INPUT FOR THIS TASK START

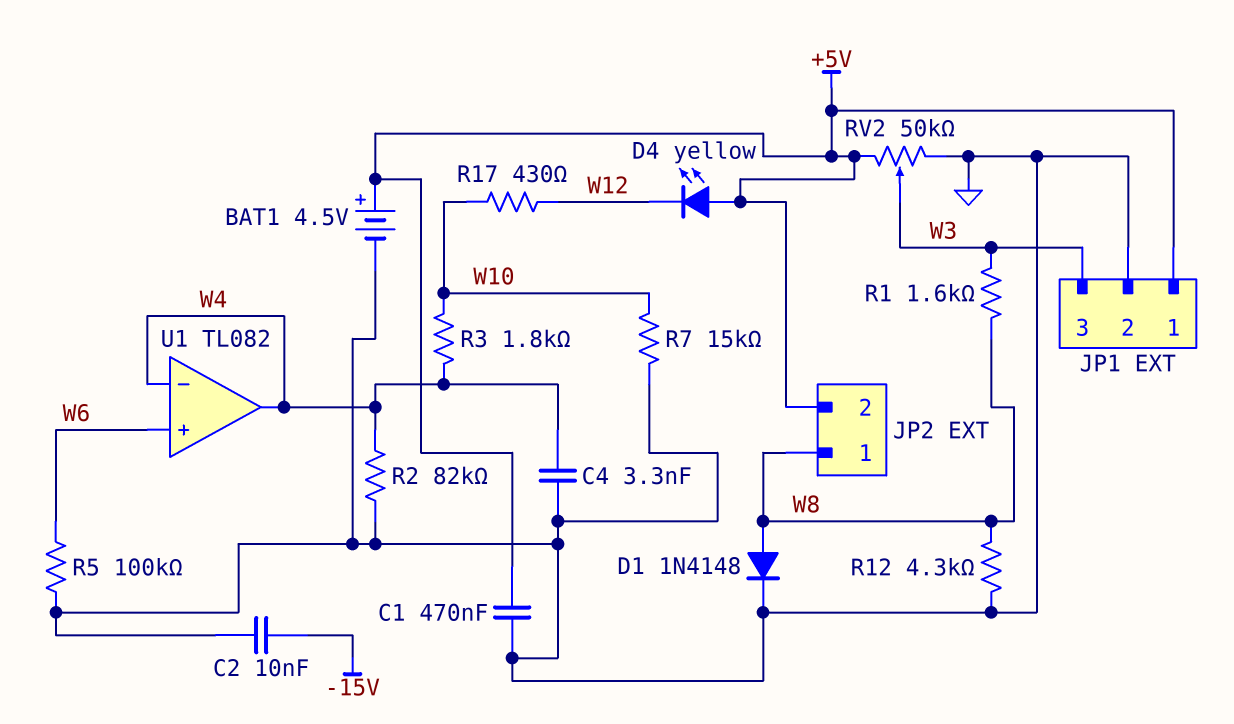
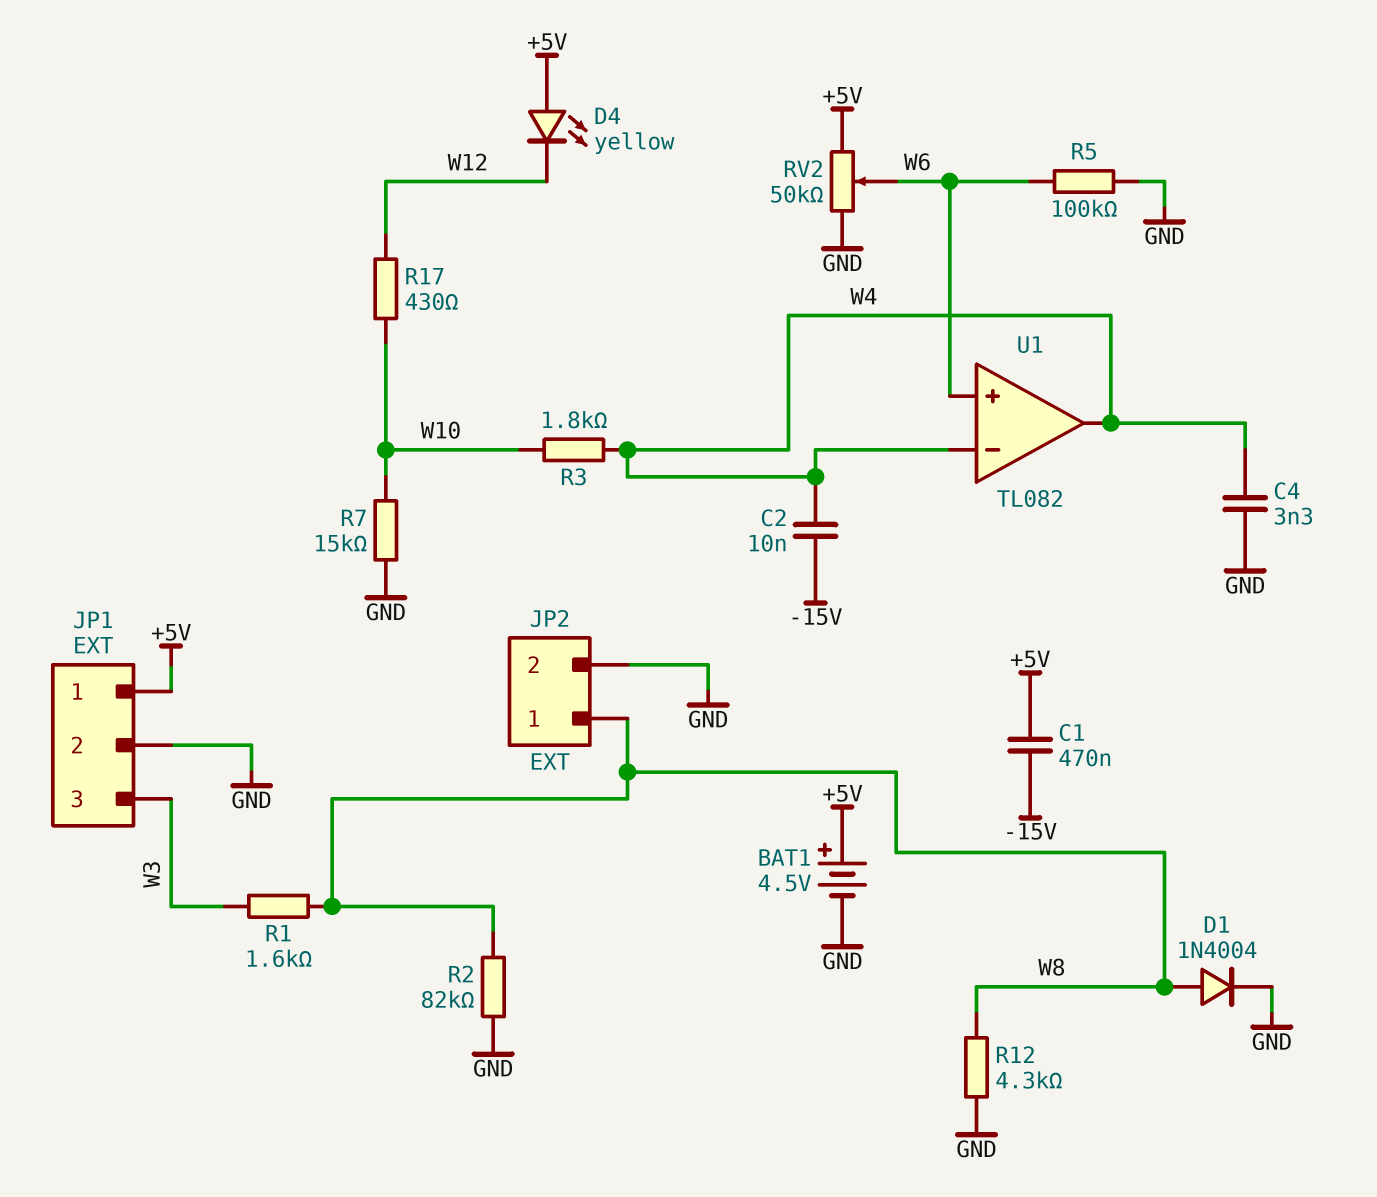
C1: 470nF (+5V, GND) -> 470nF (+5V, -15V)
C2: 10nF (-15V, GND) -> 10nF (-15V, W4)
D1: diode 1N4148 (A W8, K GND) -> diode 1N4004 (A W8, K GND)
JP2 pin 2: +5V -> GND
R2: 82k (GND, W4) -> 82k (GND, W8)
RV2: 50k (+5V, GND, wiper W3) -> 50k (+5V, GND, wiper W6)

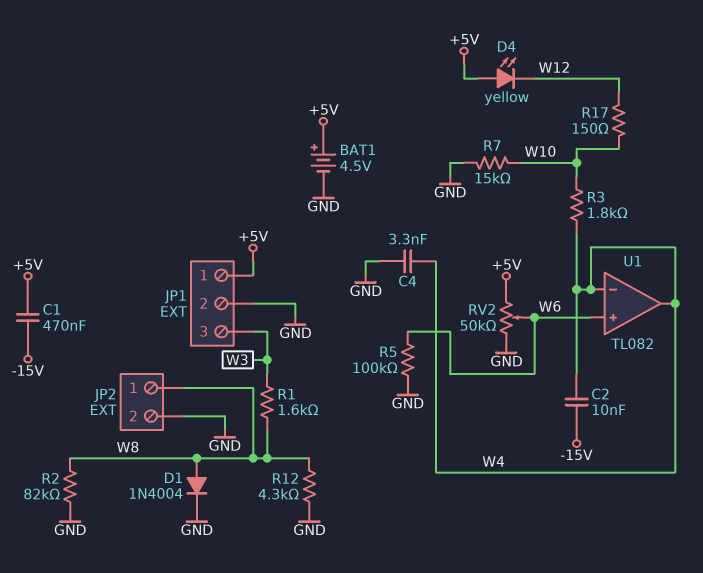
R17: 430 (W10, W12) -> 150 (W10, W12)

INPUT FOR THIS TASK END

-- ASSIGNMENT --
Restate the material word for word; no picture should appear in the copy.

-- TASK SOLUTION --
C1: 470nF (+5V, GND) -> 470nF (+5V, -15V)
C2: 10nF (-15V, GND) -> 10nF (-15V, W4)
D1: diode 1N4148 (A W8, K GND) -> diode 1N4004 (A W8, K GND)
JP2 pin 2: +5V -> GND
R2: 82k (GND, W4) -> 82k (GND, W8)
RV2: 50k (+5V, GND, wiper W3) -> 50k (+5V, GND, wiper W6)

R17: 430 (W10, W12) -> 150 (W10, W12)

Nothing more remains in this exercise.